◆ WORK REQUEST ◆
Print, exactly as given, each line of the data from the line containing "purple 2x2 brick" up to and including its last line.

◆ Scene change data ◆
<<<<

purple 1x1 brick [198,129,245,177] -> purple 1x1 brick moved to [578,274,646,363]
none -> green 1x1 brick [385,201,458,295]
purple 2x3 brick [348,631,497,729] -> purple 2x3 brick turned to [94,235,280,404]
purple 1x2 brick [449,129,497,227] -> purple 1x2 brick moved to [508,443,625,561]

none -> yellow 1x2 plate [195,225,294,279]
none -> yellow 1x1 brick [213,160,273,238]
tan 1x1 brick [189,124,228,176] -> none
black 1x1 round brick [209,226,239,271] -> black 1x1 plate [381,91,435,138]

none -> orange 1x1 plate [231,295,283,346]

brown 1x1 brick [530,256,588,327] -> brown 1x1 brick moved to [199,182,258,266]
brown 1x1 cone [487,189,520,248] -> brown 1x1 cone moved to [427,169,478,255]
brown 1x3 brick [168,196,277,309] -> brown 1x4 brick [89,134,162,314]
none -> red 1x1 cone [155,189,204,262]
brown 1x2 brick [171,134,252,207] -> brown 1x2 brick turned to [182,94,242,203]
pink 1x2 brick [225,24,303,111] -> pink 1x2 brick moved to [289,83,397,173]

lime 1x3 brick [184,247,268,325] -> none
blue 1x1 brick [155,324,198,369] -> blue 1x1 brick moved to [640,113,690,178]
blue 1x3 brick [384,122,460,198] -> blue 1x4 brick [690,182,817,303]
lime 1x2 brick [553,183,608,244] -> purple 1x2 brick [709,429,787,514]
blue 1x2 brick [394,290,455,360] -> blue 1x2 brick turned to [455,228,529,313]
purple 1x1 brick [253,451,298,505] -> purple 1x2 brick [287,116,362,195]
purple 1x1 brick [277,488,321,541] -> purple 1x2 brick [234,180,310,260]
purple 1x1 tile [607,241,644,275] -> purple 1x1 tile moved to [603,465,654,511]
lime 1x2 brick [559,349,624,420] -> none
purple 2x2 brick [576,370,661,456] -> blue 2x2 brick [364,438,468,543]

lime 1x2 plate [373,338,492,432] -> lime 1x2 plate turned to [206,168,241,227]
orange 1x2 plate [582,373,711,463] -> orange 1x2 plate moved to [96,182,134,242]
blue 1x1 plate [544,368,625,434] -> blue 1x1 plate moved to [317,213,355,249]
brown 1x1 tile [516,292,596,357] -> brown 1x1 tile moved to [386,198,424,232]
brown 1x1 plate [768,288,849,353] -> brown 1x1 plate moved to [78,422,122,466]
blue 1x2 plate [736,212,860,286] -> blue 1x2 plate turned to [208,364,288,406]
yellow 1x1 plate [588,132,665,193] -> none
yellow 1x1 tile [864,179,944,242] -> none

>>>>

◆ WRITTEN RESPONSE ◆
purple 2x2 brick [576,370,661,456] -> blue 2x2 brick [364,438,468,543]

lime 1x2 plate [373,338,492,432] -> lime 1x2 plate turned to [206,168,241,227]
orange 1x2 plate [582,373,711,463] -> orange 1x2 plate moved to [96,182,134,242]
blue 1x1 plate [544,368,625,434] -> blue 1x1 plate moved to [317,213,355,249]
brown 1x1 tile [516,292,596,357] -> brown 1x1 tile moved to [386,198,424,232]
brown 1x1 plate [768,288,849,353] -> brown 1x1 plate moved to [78,422,122,466]
blue 1x2 plate [736,212,860,286] -> blue 1x2 plate turned to [208,364,288,406]
yellow 1x1 plate [588,132,665,193] -> none
yellow 1x1 tile [864,179,944,242] -> none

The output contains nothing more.